▼▼▼

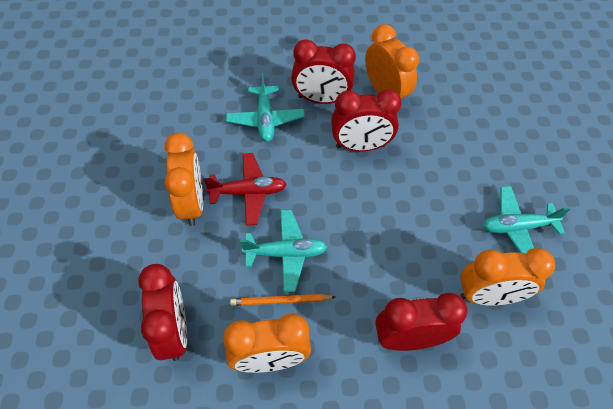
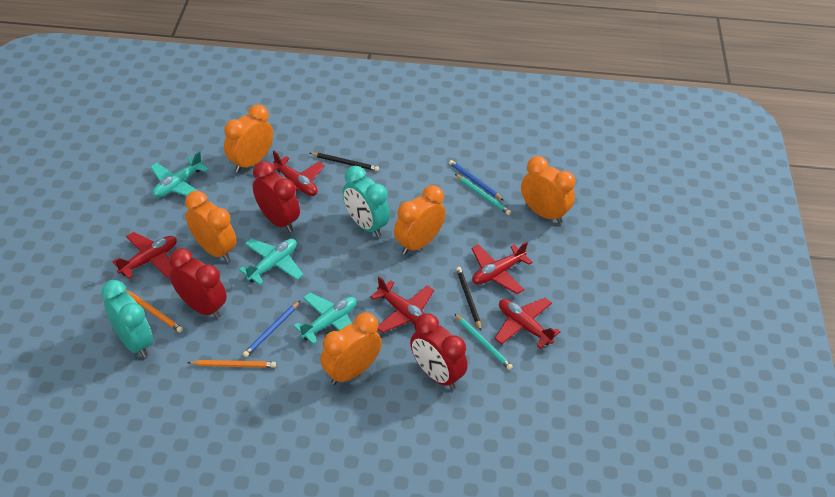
black pencil: 0 -> 2
blue pencil: 0 -> 2
orange clock: 4 -> 5
orange pencil: 1 -> 2
red clock: 4 -> 3
red plane: 1 -> 5
turquoise clock: 0 -> 2
turquoise pencil: 0 -> 2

▲▲▲

(Work order) In your answer, repeat the material above in full, exactly, and without its pictures.

(Response box)
black pencil: 0 -> 2
blue pencil: 0 -> 2
orange clock: 4 -> 5
orange pencil: 1 -> 2
red clock: 4 -> 3
red plane: 1 -> 5
turquoise clock: 0 -> 2
turquoise pencil: 0 -> 2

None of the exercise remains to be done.